Record set: Begin
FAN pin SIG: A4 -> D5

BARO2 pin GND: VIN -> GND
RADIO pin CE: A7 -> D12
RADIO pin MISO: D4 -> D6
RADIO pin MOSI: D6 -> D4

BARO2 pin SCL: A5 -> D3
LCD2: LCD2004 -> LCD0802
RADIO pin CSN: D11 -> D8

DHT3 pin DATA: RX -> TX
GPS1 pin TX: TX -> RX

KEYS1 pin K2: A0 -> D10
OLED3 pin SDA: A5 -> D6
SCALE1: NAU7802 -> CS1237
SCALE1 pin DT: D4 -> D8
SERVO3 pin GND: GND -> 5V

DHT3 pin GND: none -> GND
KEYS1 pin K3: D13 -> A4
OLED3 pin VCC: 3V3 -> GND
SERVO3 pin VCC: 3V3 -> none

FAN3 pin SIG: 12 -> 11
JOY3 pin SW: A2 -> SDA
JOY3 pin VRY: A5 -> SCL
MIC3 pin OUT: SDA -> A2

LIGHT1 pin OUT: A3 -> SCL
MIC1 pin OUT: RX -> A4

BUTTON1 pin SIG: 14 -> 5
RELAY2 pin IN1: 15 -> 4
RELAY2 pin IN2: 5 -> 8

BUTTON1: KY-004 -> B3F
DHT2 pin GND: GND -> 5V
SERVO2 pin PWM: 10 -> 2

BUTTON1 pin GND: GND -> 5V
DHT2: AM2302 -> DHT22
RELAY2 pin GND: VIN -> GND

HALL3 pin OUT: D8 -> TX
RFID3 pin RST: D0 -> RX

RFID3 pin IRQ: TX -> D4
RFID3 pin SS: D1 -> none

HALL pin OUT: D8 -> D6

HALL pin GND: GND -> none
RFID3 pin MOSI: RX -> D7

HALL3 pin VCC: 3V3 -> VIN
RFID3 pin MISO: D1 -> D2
Record set: End
Your instructions:
Your answer should be every line from the material above in which the word "MISO" appears.

Finished exercise:
RADIO pin MISO: D4 -> D6
RFID3 pin MISO: D1 -> D2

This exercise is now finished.